EXCERPTED DATA:

+ + + + +

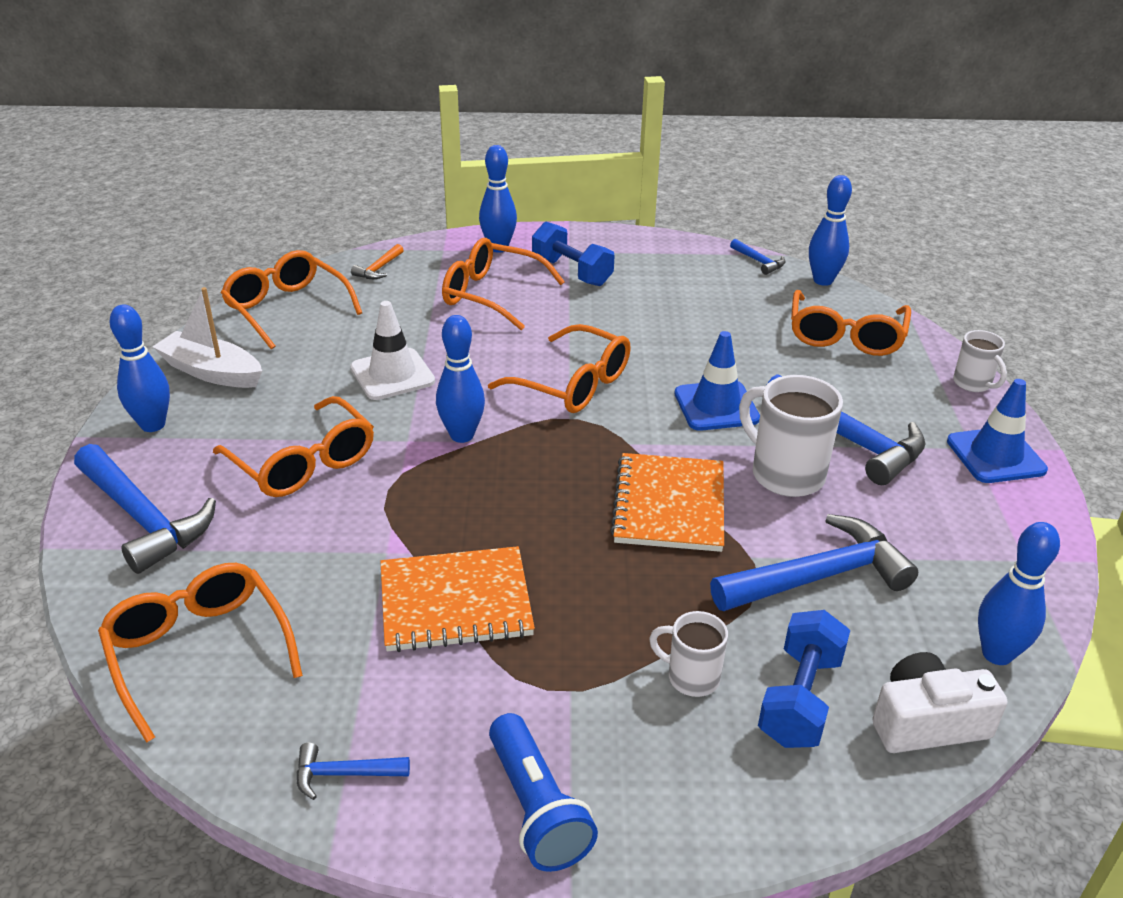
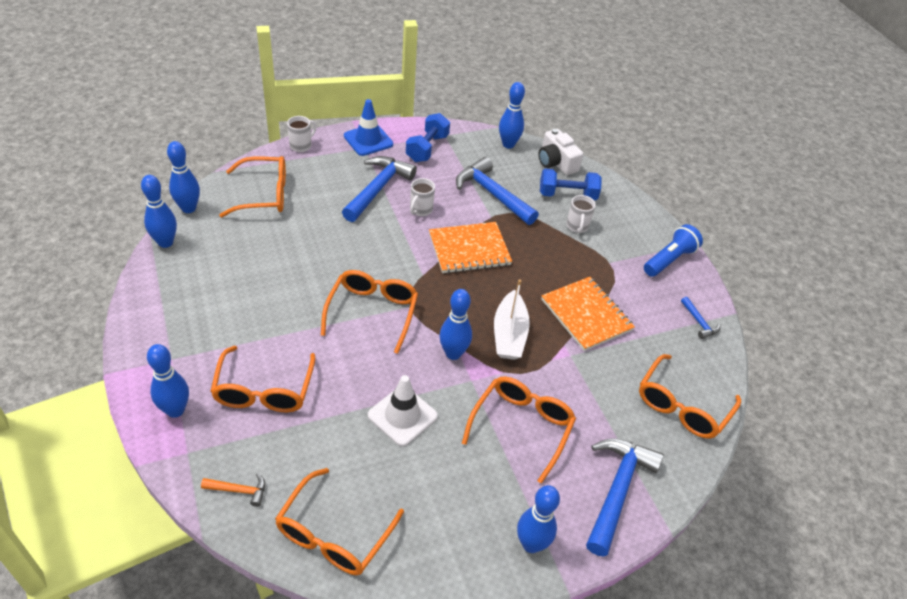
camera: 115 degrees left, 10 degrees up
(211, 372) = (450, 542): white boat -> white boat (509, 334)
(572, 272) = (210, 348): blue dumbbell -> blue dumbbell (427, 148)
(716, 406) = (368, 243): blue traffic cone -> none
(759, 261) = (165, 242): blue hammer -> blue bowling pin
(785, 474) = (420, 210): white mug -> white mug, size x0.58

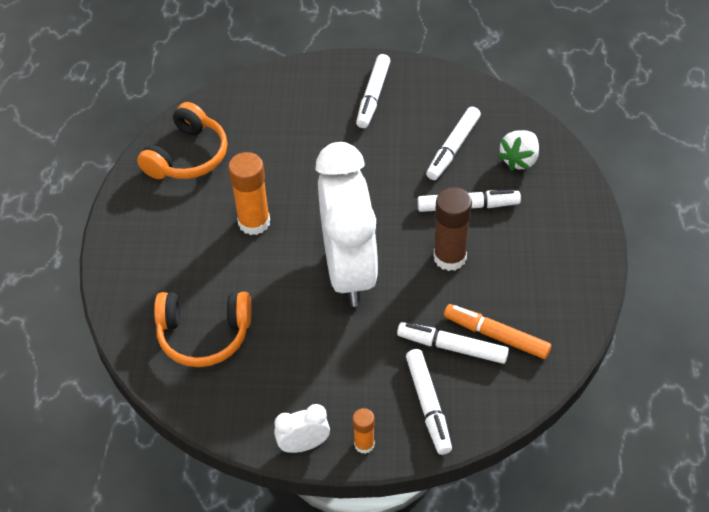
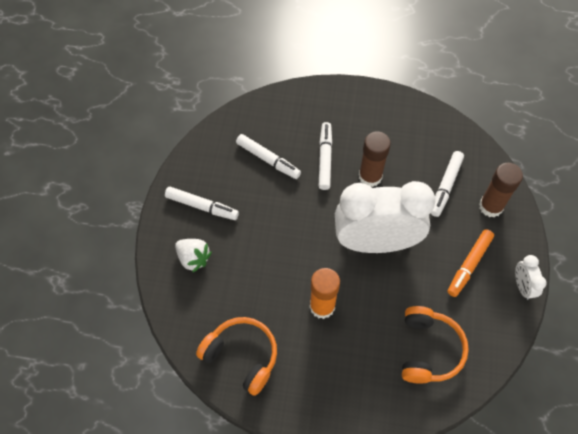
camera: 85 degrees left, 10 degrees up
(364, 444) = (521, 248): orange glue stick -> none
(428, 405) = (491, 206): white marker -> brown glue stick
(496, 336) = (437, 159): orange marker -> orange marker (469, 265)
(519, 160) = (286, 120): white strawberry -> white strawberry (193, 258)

+ + + + +

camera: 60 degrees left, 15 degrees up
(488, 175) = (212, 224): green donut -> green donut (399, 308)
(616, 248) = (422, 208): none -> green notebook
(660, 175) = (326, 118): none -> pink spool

+ + + + +

ACTION ITEM: Every line holding the word "blue" should be copied out of the material.

EXERCISE OUTPUT:
(572, 272) = (210, 348): blue dumbbell -> blue dumbbell (427, 148)
(716, 406) = (368, 243): blue traffic cone -> none
(759, 261) = (165, 242): blue hammer -> blue bowling pin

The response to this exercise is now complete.